◆ **Exercise instructions**
In the listing below, find the line with "pink L-shape: (151, 215) -> (142, 214), moved", then repeat exactly every line from the top through that one.

* * * * *

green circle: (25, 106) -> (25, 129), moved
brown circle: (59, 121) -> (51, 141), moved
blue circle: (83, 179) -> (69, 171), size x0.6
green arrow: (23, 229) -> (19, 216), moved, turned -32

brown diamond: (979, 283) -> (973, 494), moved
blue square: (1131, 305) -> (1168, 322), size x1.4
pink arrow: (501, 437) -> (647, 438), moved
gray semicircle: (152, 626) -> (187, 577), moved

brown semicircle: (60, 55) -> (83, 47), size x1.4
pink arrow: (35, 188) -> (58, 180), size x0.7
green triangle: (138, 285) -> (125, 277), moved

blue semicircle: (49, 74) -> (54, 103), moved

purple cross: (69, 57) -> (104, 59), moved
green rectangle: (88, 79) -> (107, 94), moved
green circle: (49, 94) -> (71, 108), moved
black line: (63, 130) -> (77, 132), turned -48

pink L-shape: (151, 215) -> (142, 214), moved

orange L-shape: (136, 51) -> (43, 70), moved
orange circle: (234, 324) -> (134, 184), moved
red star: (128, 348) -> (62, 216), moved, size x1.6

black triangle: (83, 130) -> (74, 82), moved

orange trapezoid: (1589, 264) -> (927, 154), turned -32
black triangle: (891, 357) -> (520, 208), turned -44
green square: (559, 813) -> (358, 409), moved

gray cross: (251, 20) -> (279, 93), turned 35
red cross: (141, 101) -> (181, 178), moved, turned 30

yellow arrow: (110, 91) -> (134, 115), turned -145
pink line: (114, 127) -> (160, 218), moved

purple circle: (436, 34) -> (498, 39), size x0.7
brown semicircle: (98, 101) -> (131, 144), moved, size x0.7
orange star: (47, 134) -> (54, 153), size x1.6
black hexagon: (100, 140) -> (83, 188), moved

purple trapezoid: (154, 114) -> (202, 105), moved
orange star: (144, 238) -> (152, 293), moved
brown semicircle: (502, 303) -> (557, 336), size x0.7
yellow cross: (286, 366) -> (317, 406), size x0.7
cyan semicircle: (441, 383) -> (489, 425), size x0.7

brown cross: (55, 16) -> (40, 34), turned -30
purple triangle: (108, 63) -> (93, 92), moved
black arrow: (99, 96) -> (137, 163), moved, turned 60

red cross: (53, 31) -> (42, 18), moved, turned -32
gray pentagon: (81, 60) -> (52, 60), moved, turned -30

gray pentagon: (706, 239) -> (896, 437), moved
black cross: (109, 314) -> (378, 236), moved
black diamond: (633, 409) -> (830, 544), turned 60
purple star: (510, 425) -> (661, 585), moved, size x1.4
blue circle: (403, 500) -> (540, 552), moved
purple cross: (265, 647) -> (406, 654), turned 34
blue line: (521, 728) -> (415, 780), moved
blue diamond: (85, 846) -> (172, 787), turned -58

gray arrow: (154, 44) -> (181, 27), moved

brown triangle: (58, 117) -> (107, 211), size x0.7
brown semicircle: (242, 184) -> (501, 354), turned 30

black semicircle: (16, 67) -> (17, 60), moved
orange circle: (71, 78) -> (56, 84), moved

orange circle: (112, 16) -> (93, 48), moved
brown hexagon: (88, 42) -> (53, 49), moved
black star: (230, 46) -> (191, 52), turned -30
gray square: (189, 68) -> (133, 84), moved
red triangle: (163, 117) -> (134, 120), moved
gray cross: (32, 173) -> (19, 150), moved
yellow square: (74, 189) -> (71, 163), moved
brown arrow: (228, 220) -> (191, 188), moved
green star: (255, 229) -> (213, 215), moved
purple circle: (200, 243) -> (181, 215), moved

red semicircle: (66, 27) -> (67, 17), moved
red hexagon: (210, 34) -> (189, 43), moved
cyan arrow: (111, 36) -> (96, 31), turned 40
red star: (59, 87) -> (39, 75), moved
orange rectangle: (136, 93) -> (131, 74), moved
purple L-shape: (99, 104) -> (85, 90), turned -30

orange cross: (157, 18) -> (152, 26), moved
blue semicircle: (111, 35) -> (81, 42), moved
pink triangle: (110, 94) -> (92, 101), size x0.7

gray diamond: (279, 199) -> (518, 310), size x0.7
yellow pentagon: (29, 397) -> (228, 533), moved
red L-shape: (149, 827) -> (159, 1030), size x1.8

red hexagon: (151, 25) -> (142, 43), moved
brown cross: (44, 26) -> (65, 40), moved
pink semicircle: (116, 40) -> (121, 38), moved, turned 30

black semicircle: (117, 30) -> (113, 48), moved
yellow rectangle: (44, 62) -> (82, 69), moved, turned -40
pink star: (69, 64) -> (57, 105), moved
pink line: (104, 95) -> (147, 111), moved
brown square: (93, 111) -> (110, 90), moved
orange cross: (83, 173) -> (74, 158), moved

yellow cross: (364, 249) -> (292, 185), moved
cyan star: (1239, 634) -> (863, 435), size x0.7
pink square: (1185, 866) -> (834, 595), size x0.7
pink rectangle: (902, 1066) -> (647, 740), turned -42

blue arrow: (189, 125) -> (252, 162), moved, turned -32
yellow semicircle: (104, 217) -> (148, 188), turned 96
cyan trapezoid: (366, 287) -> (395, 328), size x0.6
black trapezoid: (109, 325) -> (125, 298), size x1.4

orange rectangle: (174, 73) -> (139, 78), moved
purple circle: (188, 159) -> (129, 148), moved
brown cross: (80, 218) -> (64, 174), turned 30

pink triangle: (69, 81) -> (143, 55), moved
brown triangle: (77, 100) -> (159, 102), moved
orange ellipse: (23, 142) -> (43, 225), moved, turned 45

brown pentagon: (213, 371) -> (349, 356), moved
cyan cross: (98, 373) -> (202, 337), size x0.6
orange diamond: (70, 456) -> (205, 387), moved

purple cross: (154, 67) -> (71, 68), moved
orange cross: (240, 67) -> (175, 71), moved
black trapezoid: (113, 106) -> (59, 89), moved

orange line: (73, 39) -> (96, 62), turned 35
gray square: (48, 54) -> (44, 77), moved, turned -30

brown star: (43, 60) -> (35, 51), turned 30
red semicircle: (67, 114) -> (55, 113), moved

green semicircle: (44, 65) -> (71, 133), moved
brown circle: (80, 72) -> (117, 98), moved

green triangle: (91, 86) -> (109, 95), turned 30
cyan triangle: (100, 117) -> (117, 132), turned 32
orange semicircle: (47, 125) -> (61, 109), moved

* * * * *

◆ **The completed task**
green circle: (25, 106) -> (25, 129), moved
brown circle: (59, 121) -> (51, 141), moved
blue circle: (83, 179) -> (69, 171), size x0.6
green arrow: (23, 229) -> (19, 216), moved, turned -32

brown diamond: (979, 283) -> (973, 494), moved
blue square: (1131, 305) -> (1168, 322), size x1.4
pink arrow: (501, 437) -> (647, 438), moved
gray semicircle: (152, 626) -> (187, 577), moved

brown semicircle: (60, 55) -> (83, 47), size x1.4
pink arrow: (35, 188) -> (58, 180), size x0.7
green triangle: (138, 285) -> (125, 277), moved

blue semicircle: (49, 74) -> (54, 103), moved

purple cross: (69, 57) -> (104, 59), moved
green rectangle: (88, 79) -> (107, 94), moved
green circle: (49, 94) -> (71, 108), moved
black line: (63, 130) -> (77, 132), turned -48

pink L-shape: (151, 215) -> (142, 214), moved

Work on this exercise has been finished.